_INPUT DATA_.
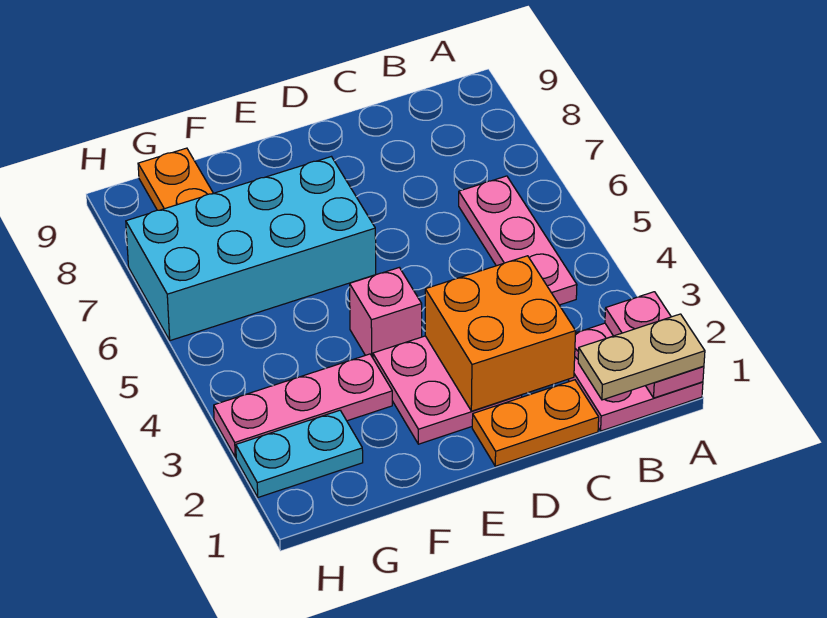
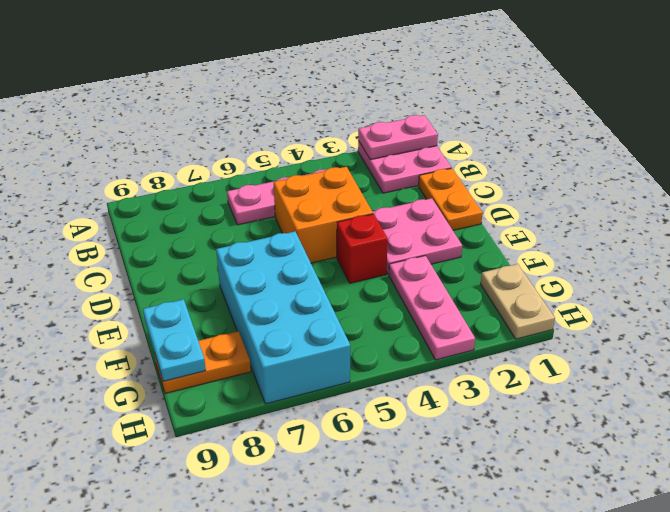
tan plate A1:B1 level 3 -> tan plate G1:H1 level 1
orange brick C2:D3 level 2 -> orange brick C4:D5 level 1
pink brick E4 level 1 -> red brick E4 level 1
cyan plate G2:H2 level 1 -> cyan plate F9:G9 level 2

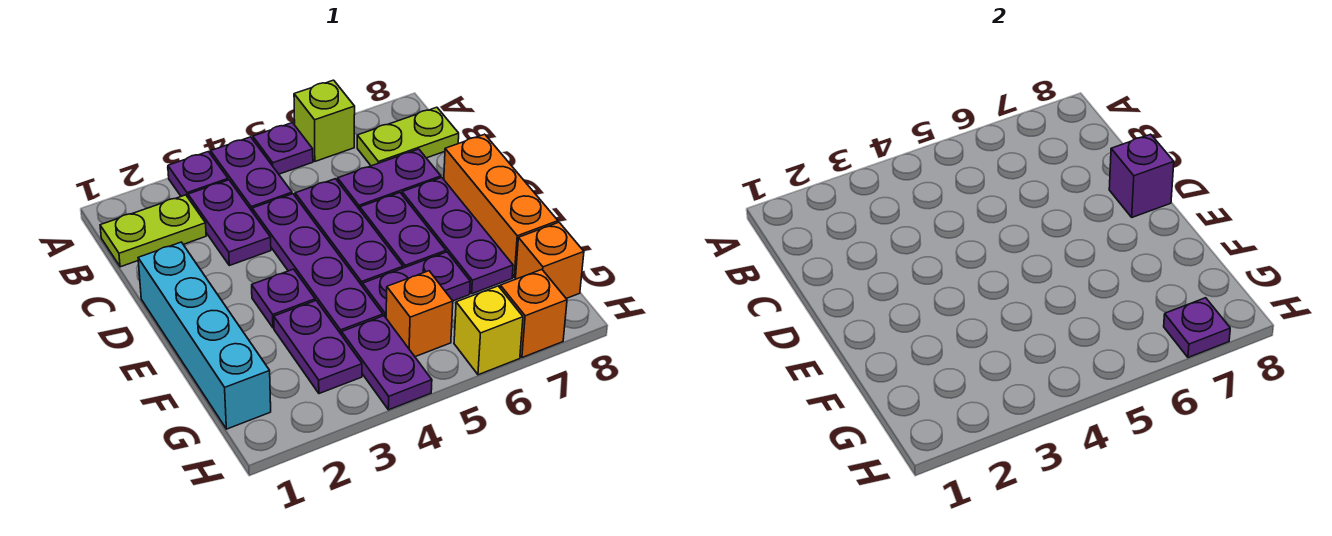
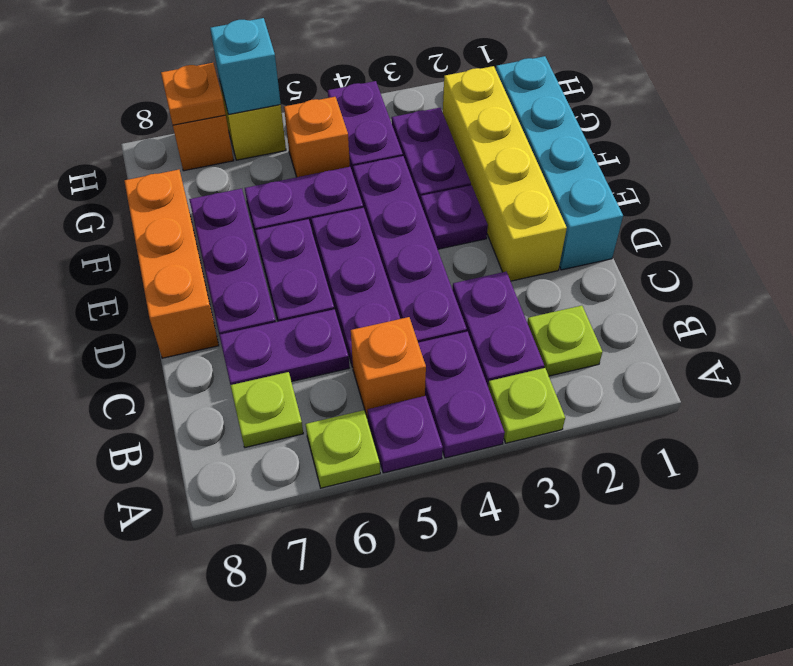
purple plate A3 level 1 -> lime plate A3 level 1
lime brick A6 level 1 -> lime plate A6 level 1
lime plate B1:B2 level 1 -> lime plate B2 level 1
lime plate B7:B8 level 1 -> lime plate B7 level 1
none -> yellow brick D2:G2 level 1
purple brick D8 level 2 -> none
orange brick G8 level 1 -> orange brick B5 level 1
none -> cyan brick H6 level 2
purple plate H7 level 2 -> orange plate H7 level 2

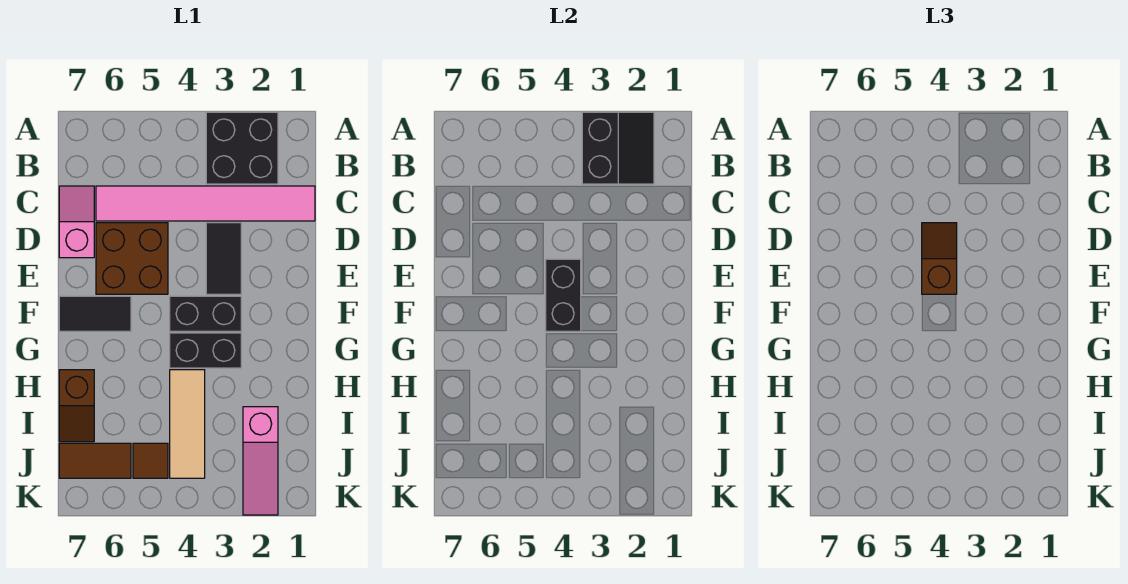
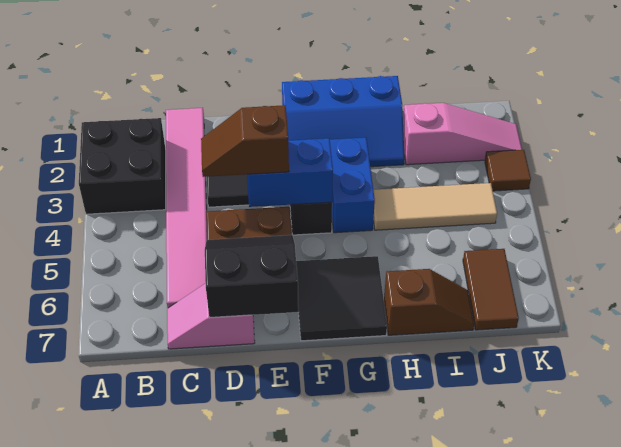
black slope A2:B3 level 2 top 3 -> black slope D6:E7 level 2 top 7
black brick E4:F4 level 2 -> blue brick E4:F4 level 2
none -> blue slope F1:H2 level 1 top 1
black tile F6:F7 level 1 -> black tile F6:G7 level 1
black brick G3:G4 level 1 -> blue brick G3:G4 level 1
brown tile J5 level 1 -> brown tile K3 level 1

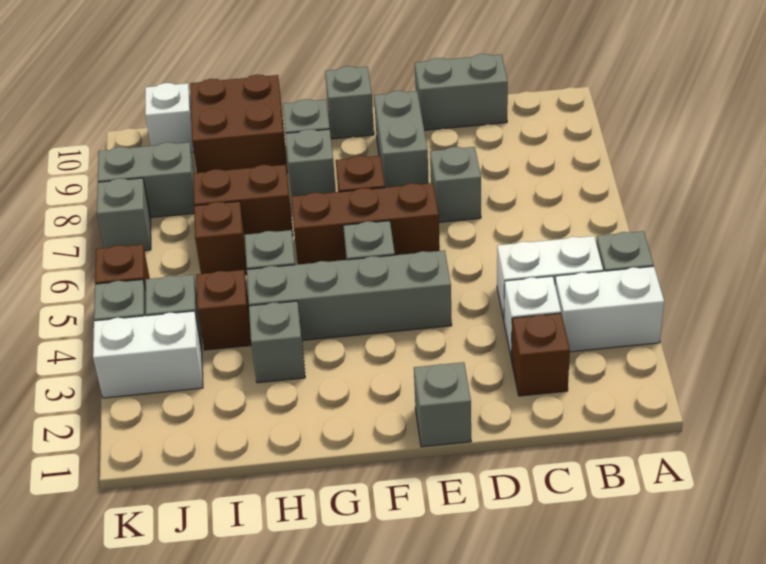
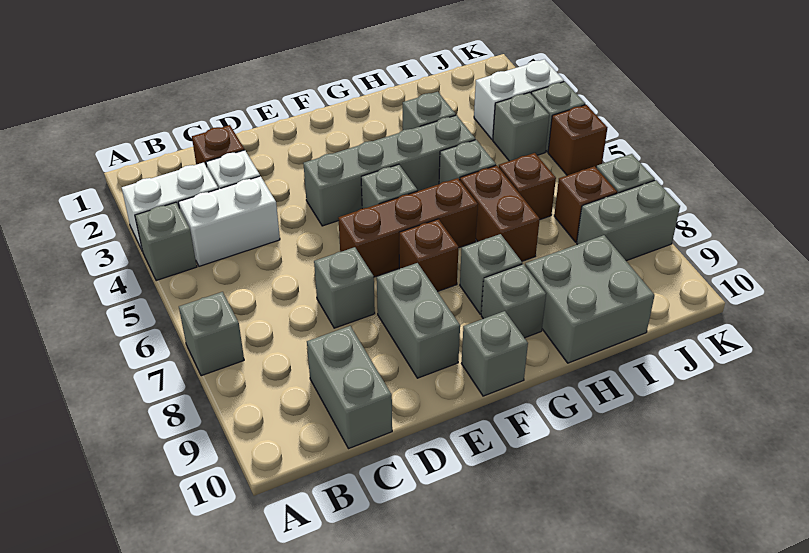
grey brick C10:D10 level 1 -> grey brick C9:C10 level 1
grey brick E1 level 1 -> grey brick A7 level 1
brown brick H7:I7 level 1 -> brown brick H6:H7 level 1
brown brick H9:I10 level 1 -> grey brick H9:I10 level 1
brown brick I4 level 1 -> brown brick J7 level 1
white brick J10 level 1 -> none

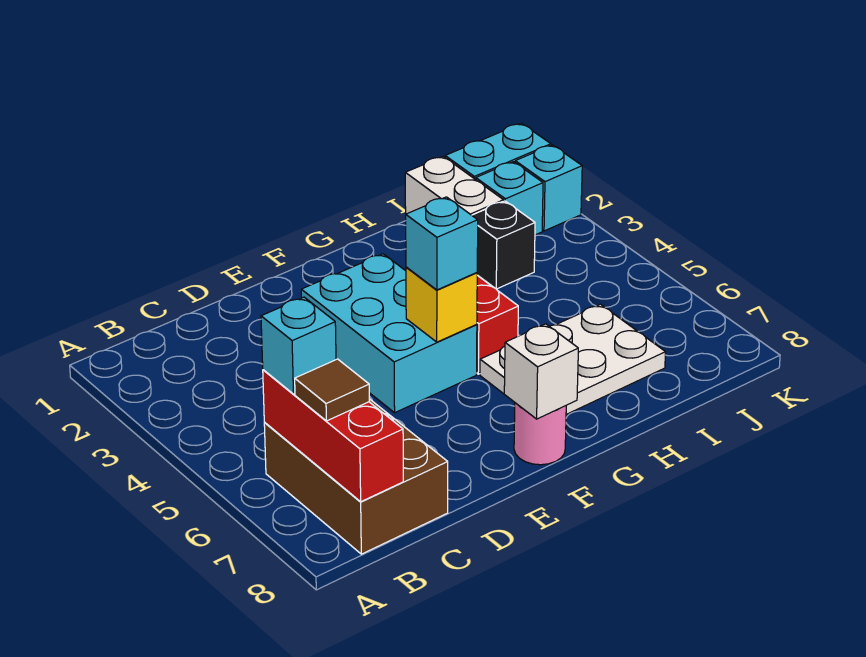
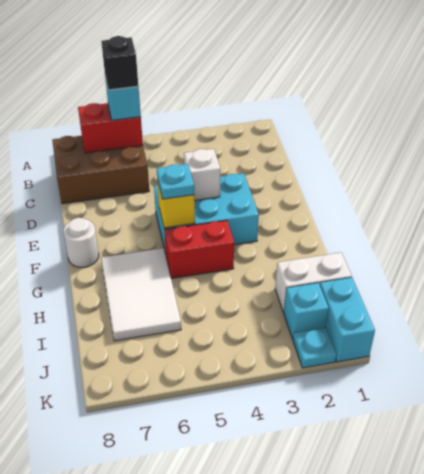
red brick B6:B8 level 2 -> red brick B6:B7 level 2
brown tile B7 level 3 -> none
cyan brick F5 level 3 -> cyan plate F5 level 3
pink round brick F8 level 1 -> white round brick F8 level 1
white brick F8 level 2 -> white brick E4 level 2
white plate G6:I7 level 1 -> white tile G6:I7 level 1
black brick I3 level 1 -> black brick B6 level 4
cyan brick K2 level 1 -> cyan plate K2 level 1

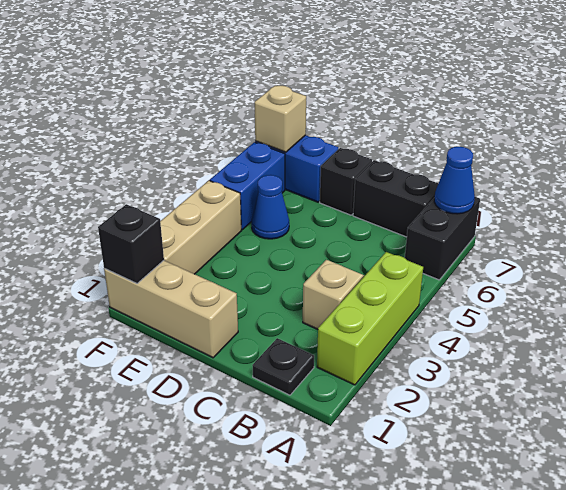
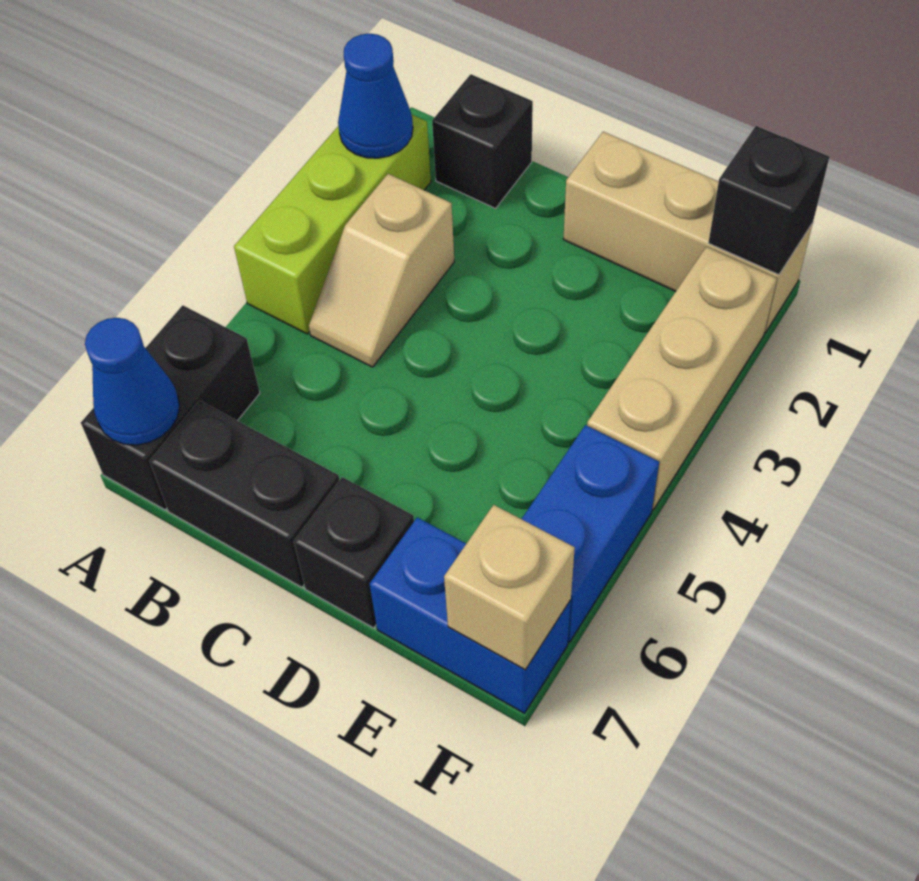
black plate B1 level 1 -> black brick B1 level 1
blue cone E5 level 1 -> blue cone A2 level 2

_WORK ITEM_.
Working from the records above, set down word for word everything from the line containing "black brick E4:F4" down to the line containing "white brick J10 level 1 -> none", ends included, minus the pictures.

_RESULT OF THE EXERCISE_.
black brick E4:F4 level 2 -> blue brick E4:F4 level 2
none -> blue slope F1:H2 level 1 top 1
black tile F6:F7 level 1 -> black tile F6:G7 level 1
black brick G3:G4 level 1 -> blue brick G3:G4 level 1
brown tile J5 level 1 -> brown tile K3 level 1

grey brick C10:D10 level 1 -> grey brick C9:C10 level 1
grey brick E1 level 1 -> grey brick A7 level 1
brown brick H7:I7 level 1 -> brown brick H6:H7 level 1
brown brick H9:I10 level 1 -> grey brick H9:I10 level 1
brown brick I4 level 1 -> brown brick J7 level 1
white brick J10 level 1 -> none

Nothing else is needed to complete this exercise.